Segment Start: Material provided

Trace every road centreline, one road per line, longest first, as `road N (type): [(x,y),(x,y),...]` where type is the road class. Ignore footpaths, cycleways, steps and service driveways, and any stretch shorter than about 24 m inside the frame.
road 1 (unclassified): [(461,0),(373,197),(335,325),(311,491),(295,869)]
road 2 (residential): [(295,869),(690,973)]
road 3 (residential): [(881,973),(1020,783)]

Segment End: Material provided

Your task is to reproduce the entire listing exactly as it appears.

Trace every road centreline, one road per line, longest first, as `road N (type): [(x,y),(x,y),...]` where type is the road class. Ignore footpaths, cycleways, steps and service driveways, and any stretch shorter than about 24 m inside the frame.
road 1 (unclassified): [(461,0),(373,197),(335,325),(311,491),(295,869)]
road 2 (residential): [(295,869),(690,973)]
road 3 (residential): [(881,973),(1020,783)]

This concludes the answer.